Required action: Please repeat exactly, and only, the lines from the one containing "U1 pin OUT: N4 -> N2" through the end of the records below, with no pictures.

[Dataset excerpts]
++++++++++++++++++++

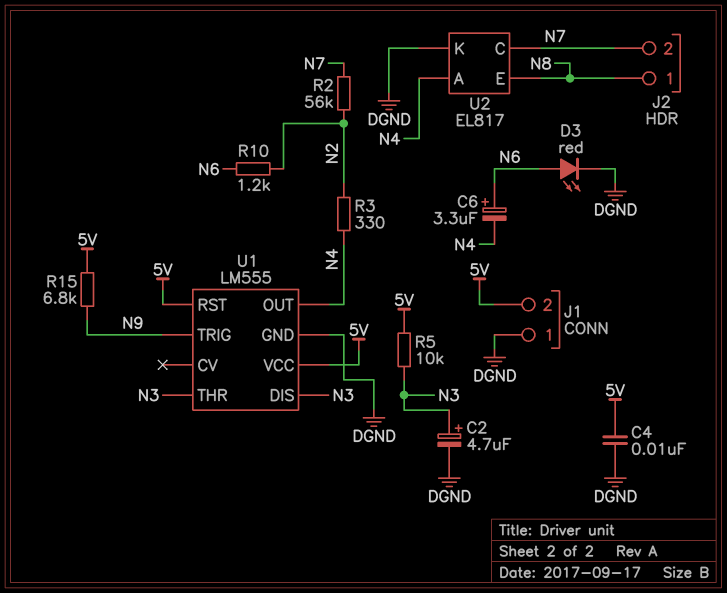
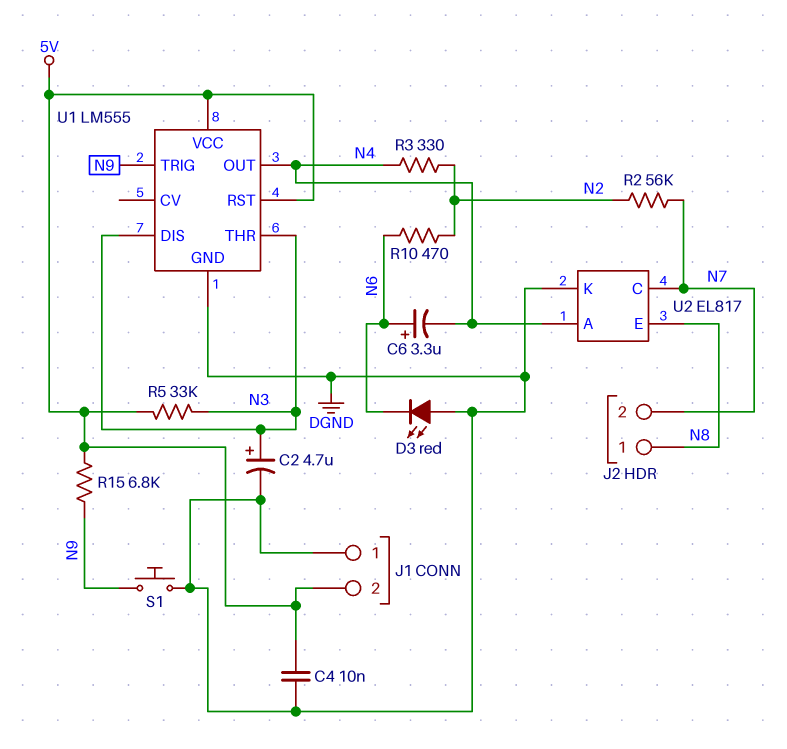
D3: LED red (A N6, K DGND) -> LED red (A DGND, K N6)
R5: 10k (5V, N3) -> 33k (5V, N3)
R10: 1.2k (N2, N6) -> 470 (N2, N6)
S1: none -> button (DGND, N9)

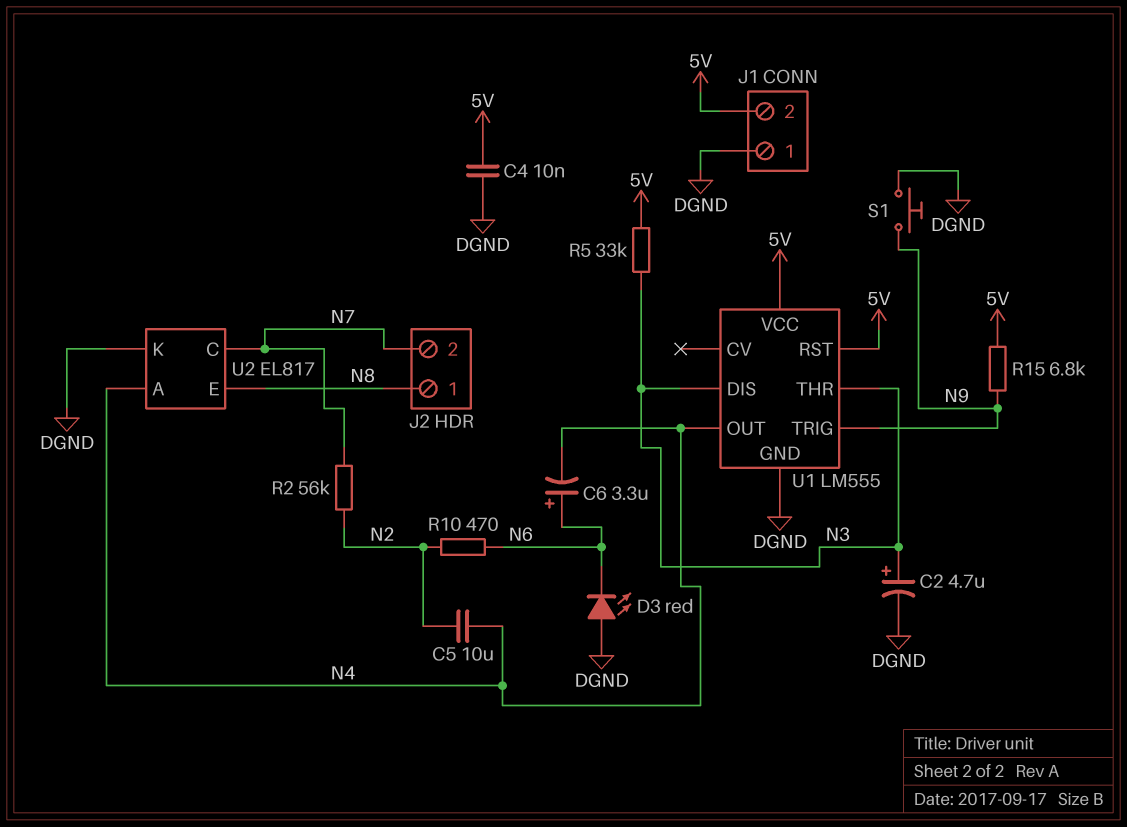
C5: none -> 10uF (N2, N4)
R3: 330 (N2, N4) -> none

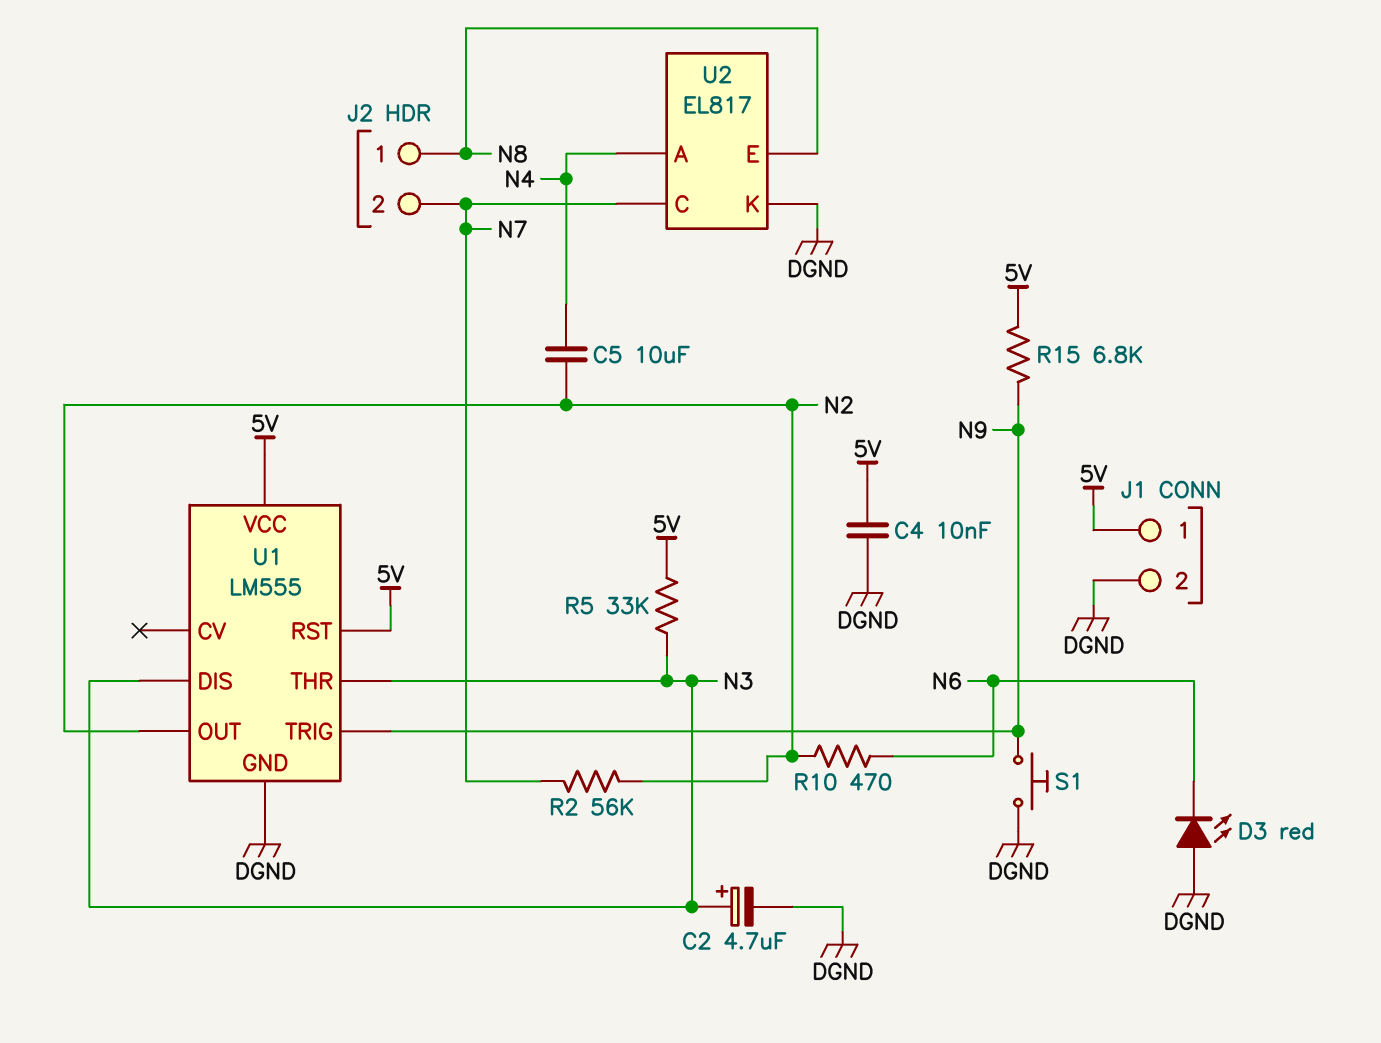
C6: 3.3uF (plus N6, minus N4) -> none
J1 pin 1: DGND -> 5V
J1 pin 2: 5V -> DGND
U1 pin OUT: N4 -> N2

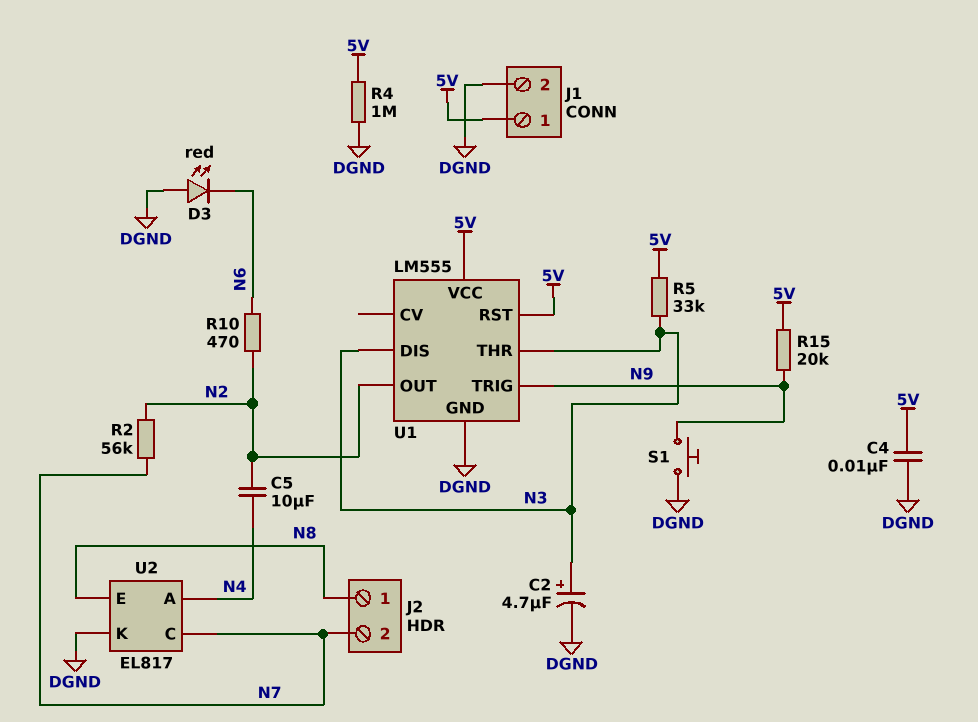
R4: none -> 1M (5V, DGND)
R15: 6.8k (5V, N9) -> 20k (5V, N9)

++++++++++++++++++++

Exercise output:
U1 pin OUT: N4 -> N2

R4: none -> 1M (5V, DGND)
R15: 6.8k (5V, N9) -> 20k (5V, N9)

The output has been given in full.